=== Section Start ===

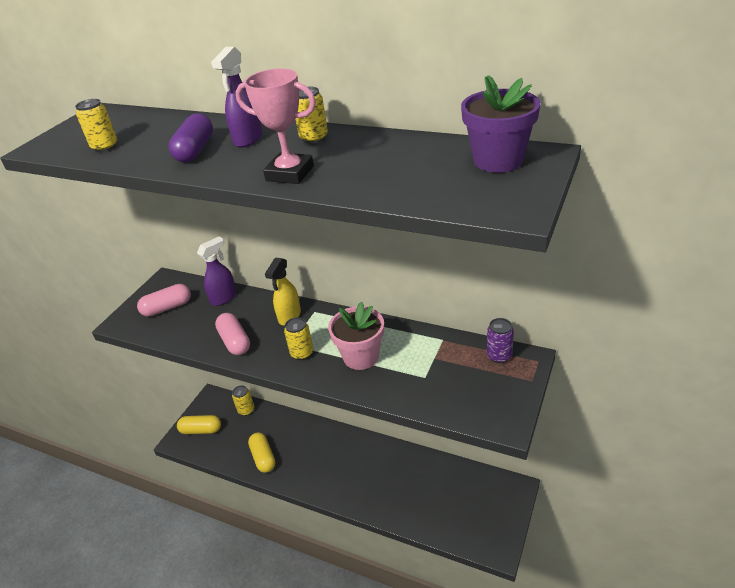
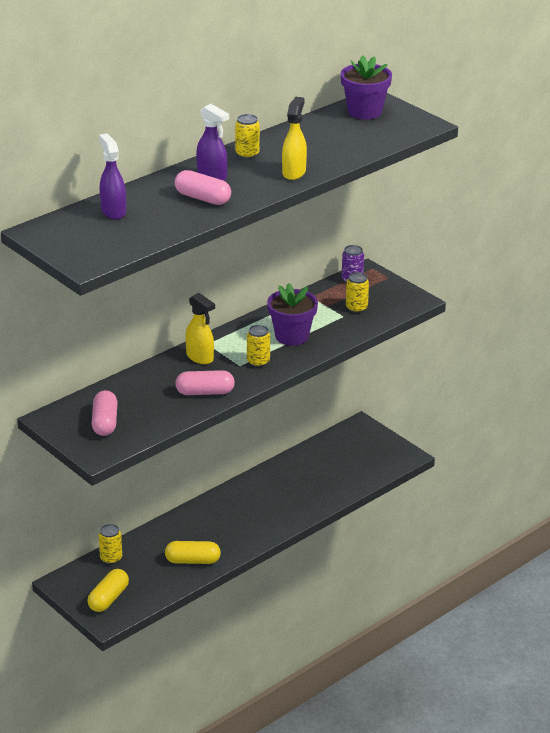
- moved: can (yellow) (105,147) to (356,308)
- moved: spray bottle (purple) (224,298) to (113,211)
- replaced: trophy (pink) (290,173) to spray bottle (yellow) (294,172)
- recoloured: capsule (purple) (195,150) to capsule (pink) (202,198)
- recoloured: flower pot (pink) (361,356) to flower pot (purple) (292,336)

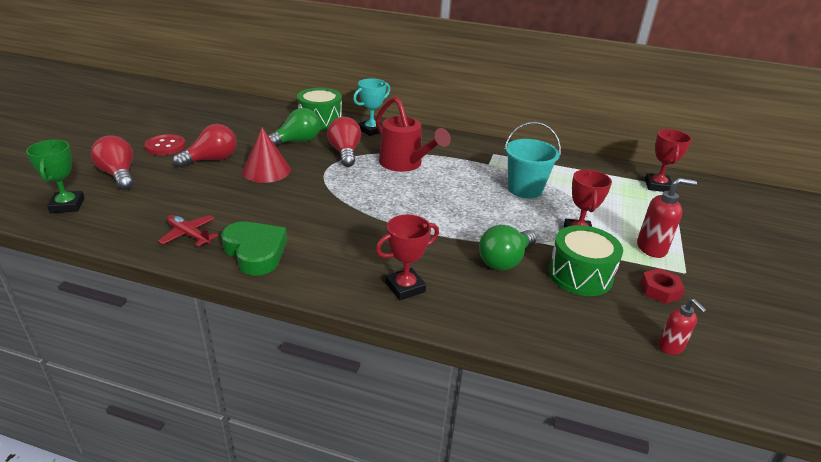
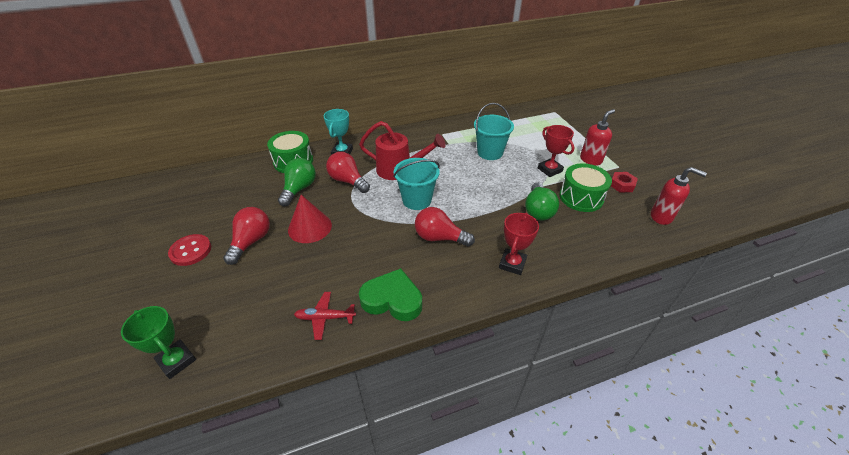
- removed: trophy (red) (657,186)
- added: bucket (turquoise) (417,200)
- moved: light bulb (red) (119,175) to (439,237)
- resized: soap dispenser (red) (671,347) = (661,217) x1.53

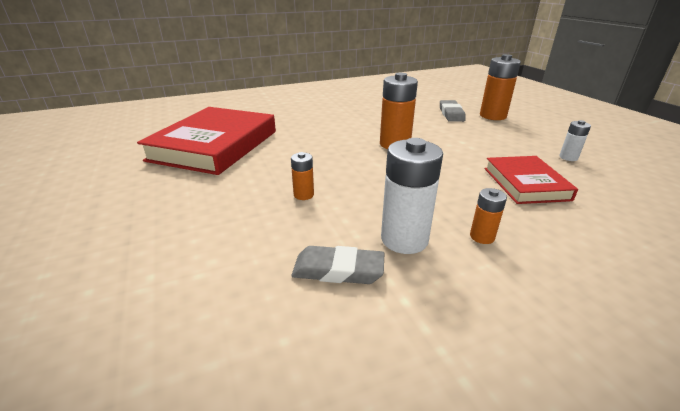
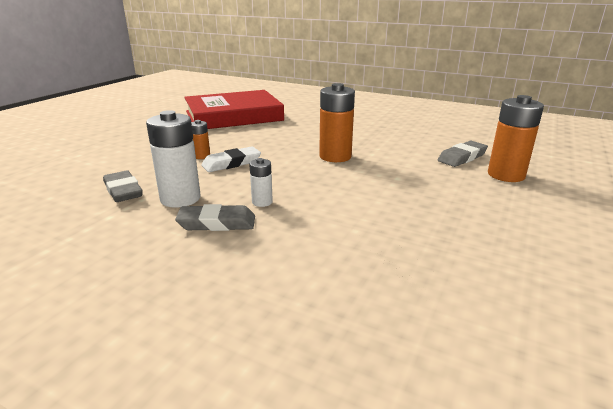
- removed: book (red) (525,183)
- added: eraser (white) (231,163)
- moved: battery (white) (568,157) to (262,202)
- replaced: battery (orange) (482,237) to eraser (grey) (217,223)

=== Section End ===

Required action:
The lines from the beginning of the listing above through the line holding "- added: eraser (white) (231,163)" are to be duplicated exactly, and the pictures omitted.

Response area:
- moved: can (yellow) (105,147) to (356,308)
- moved: spray bottle (purple) (224,298) to (113,211)
- replaced: trophy (pink) (290,173) to spray bottle (yellow) (294,172)
- recoloured: capsule (purple) (195,150) to capsule (pink) (202,198)
- recoloured: flower pot (pink) (361,356) to flower pot (purple) (292,336)

- removed: trophy (red) (657,186)
- added: bucket (turquoise) (417,200)
- moved: light bulb (red) (119,175) to (439,237)
- resized: soap dispenser (red) (671,347) = (661,217) x1.53

- removed: book (red) (525,183)
- added: eraser (white) (231,163)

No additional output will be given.